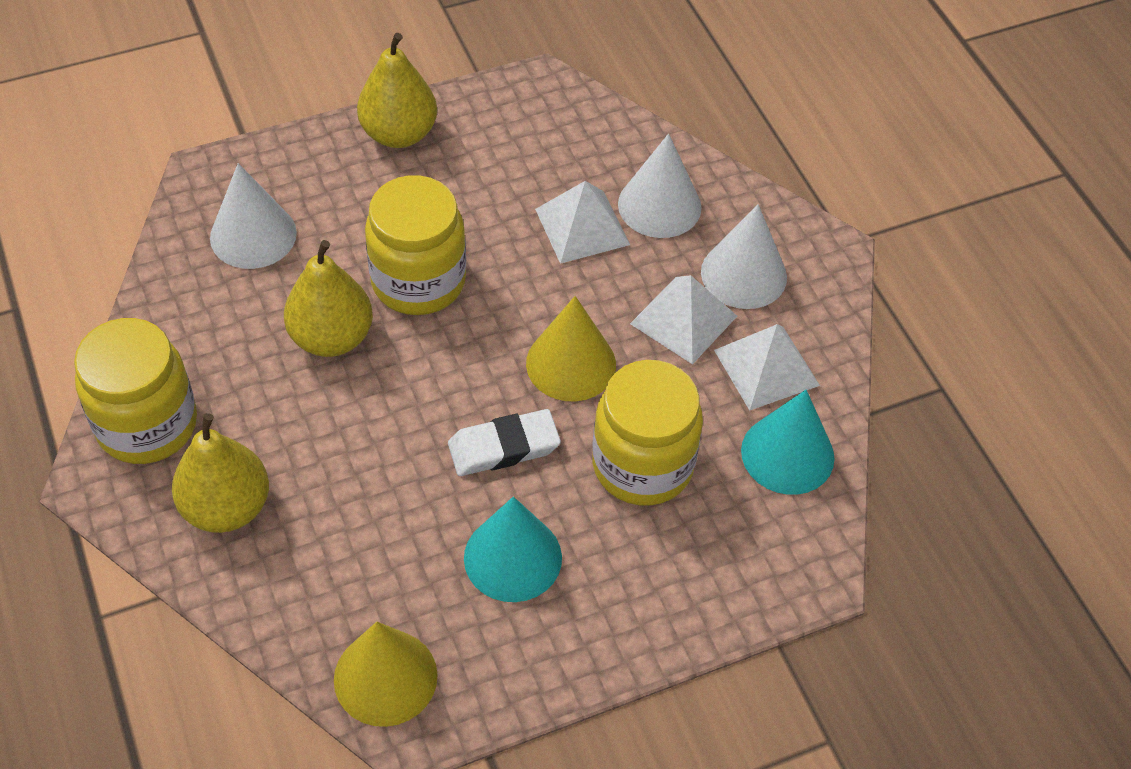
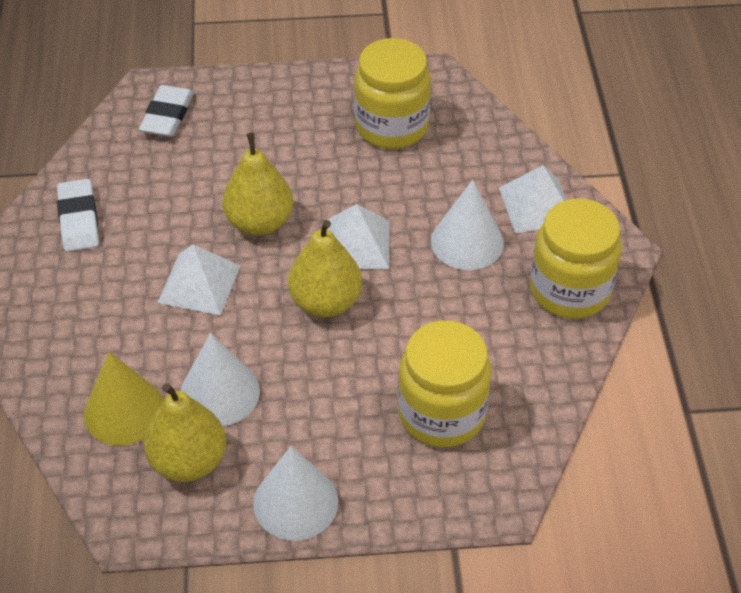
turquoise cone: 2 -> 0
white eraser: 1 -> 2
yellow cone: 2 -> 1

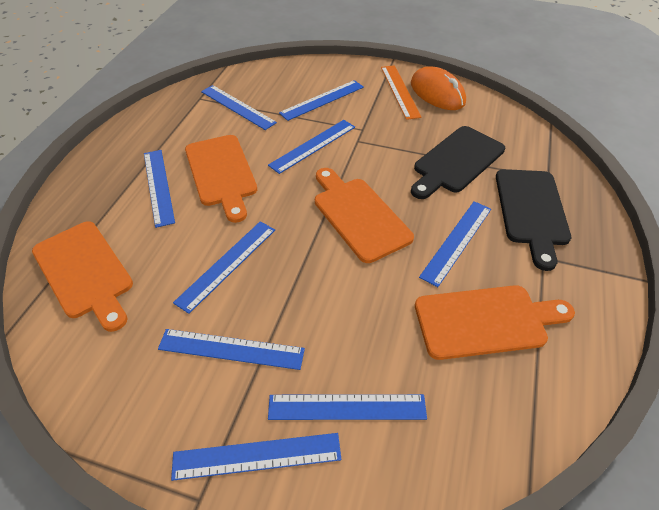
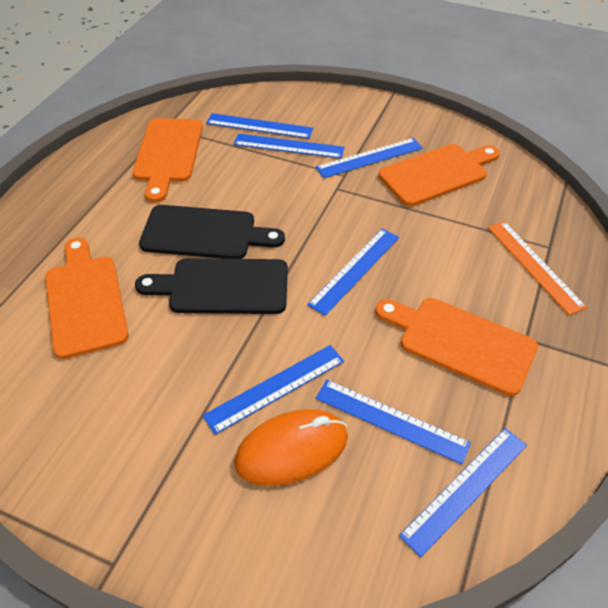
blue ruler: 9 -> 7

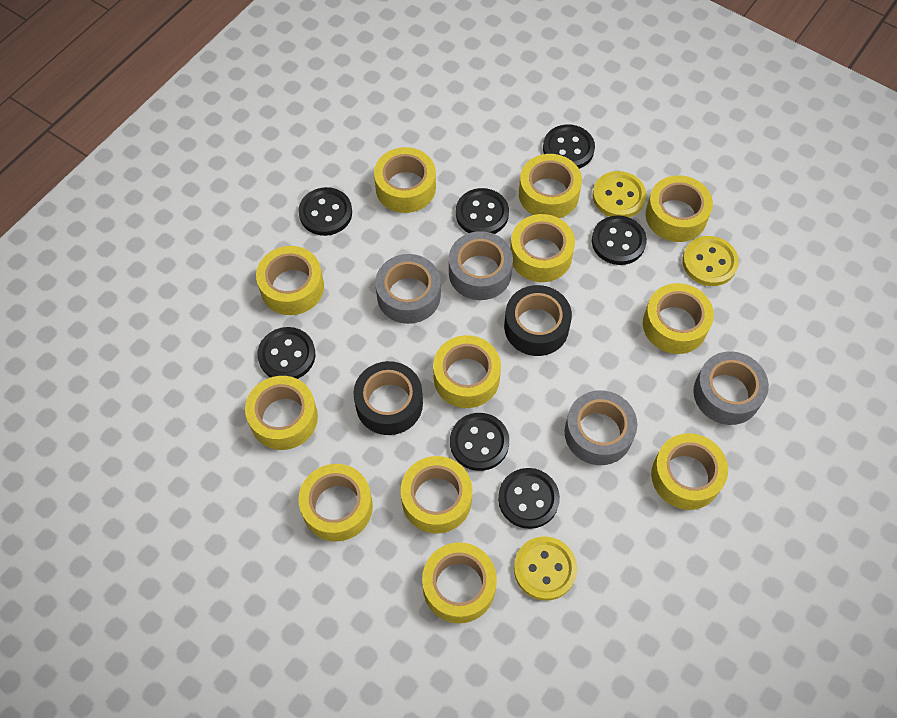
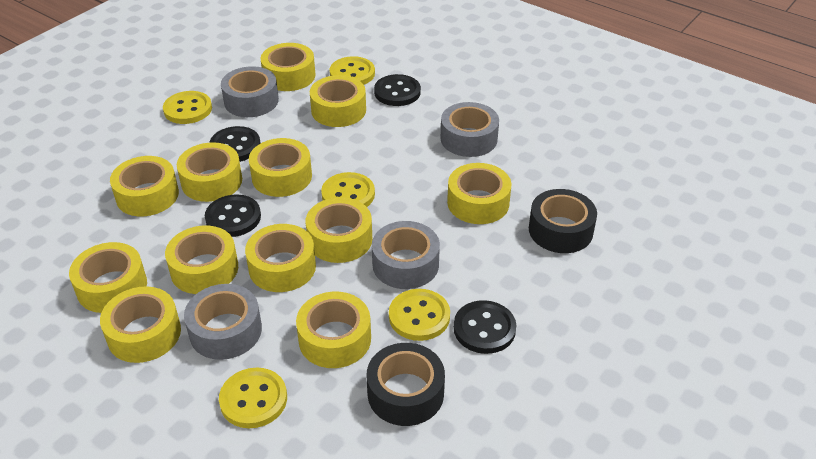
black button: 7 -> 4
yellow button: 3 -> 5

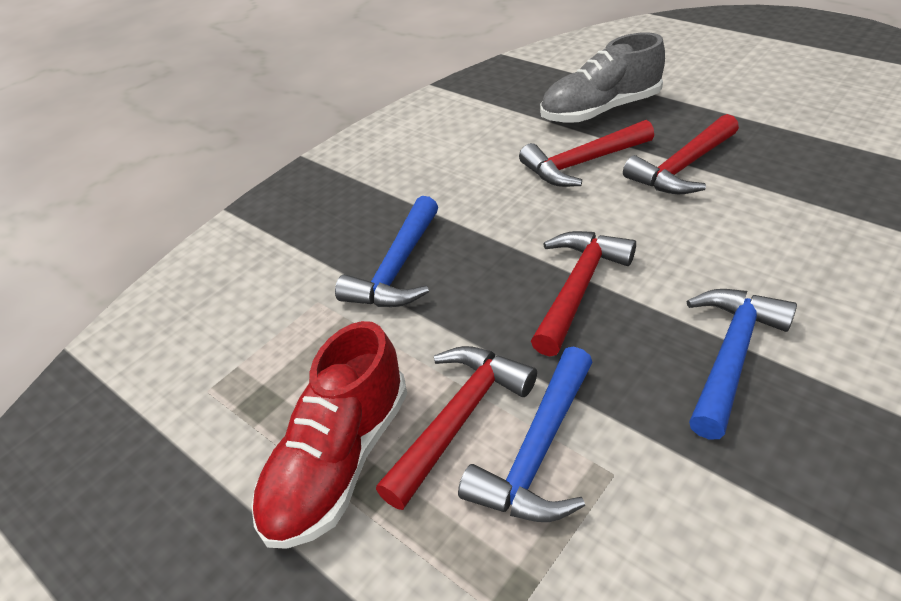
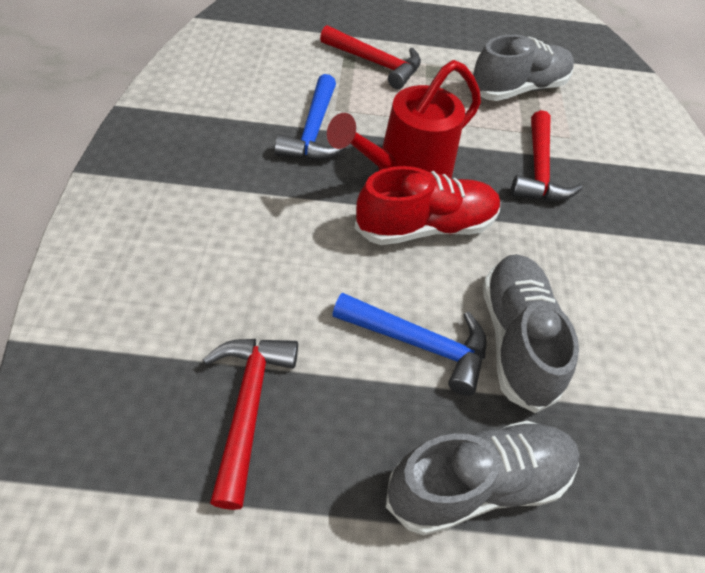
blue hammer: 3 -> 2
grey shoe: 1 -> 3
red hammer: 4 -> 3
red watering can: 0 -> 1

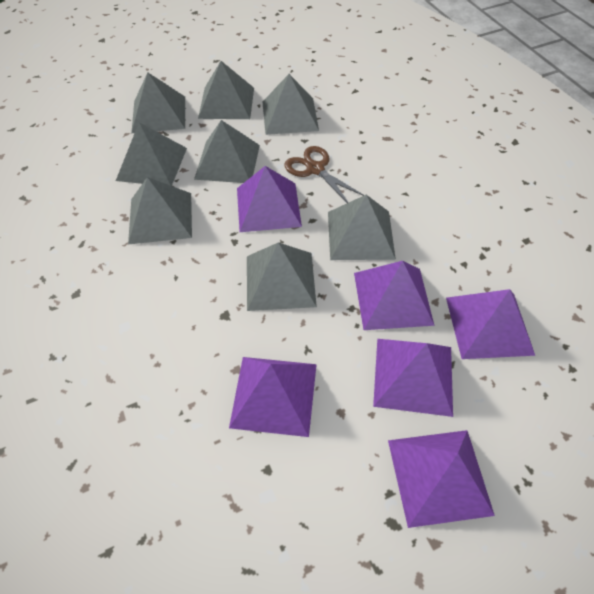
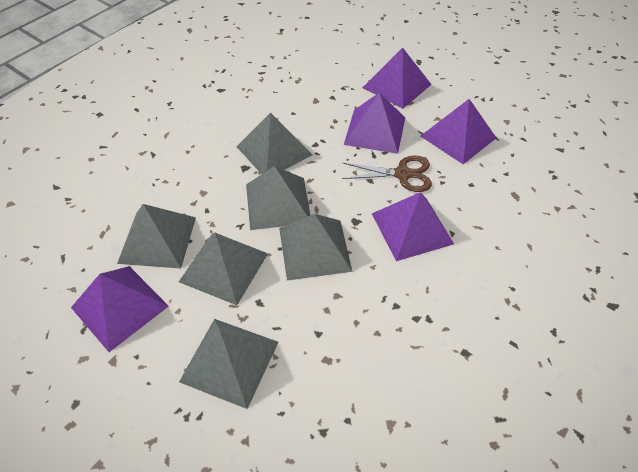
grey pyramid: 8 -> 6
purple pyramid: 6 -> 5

··········

** TASK TO COMPLETE **
Return the data exactly. Do not carry over any images.

** ANSWER AREA **
turquoise cone: 2 -> 0
white eraser: 1 -> 2
yellow cone: 2 -> 1

blue ruler: 9 -> 7

black button: 7 -> 4
yellow button: 3 -> 5

blue hammer: 3 -> 2
grey shoe: 1 -> 3
red hammer: 4 -> 3
red watering can: 0 -> 1

grey pyramid: 8 -> 6
purple pyramid: 6 -> 5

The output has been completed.